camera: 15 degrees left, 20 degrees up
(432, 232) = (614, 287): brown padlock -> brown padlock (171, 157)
...
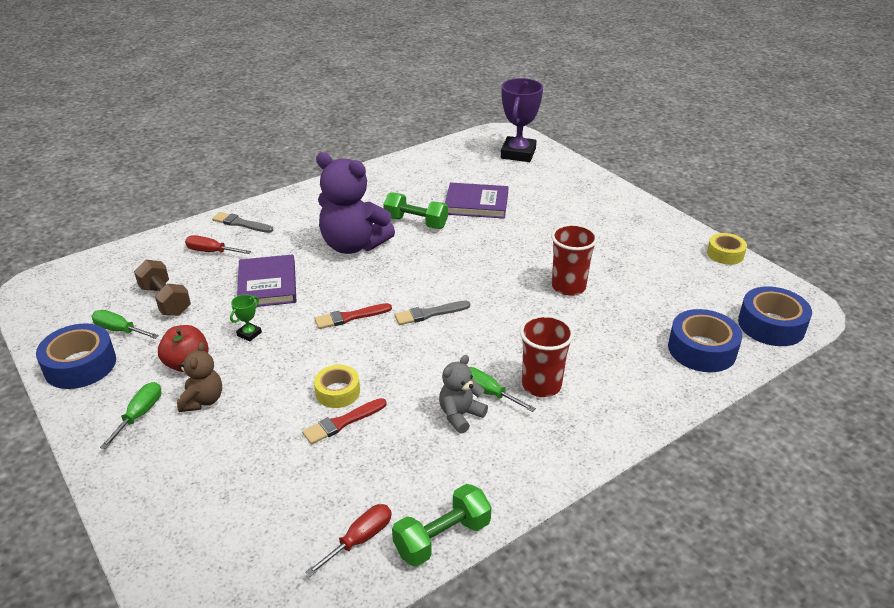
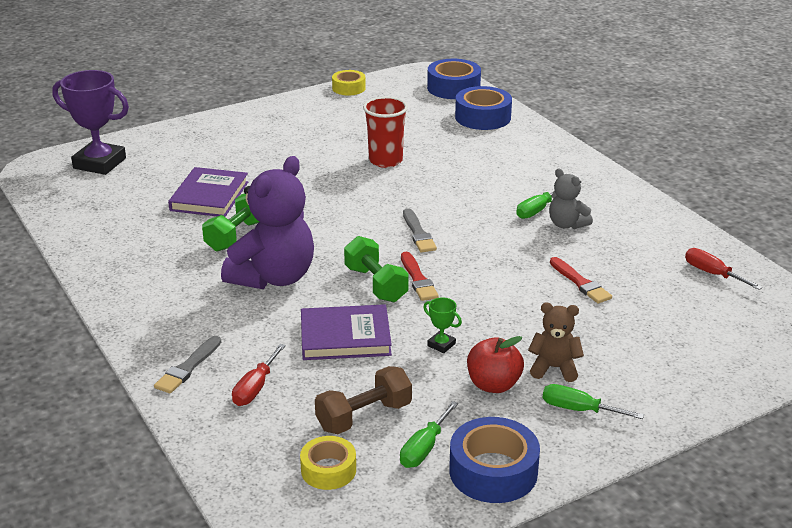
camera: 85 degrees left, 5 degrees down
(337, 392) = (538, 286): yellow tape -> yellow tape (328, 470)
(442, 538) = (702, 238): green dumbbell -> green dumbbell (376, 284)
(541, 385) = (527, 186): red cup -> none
--
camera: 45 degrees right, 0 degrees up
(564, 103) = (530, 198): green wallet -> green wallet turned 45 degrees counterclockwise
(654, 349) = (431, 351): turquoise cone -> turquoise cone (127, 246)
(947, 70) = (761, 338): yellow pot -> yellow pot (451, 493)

- Exercise details -
Give back, unchanged, the run of lines in the listing above that begins at the line containing "(564, 103) = (530, 198): green" and ends at the line containing "(947, 70) = (761, 338): yellow", both included.

- Solution -
(564, 103) = (530, 198): green wallet -> green wallet turned 45 degrees counterclockwise
(654, 349) = (431, 351): turquoise cone -> turquoise cone (127, 246)
(947, 70) = (761, 338): yellow pot -> yellow pot (451, 493)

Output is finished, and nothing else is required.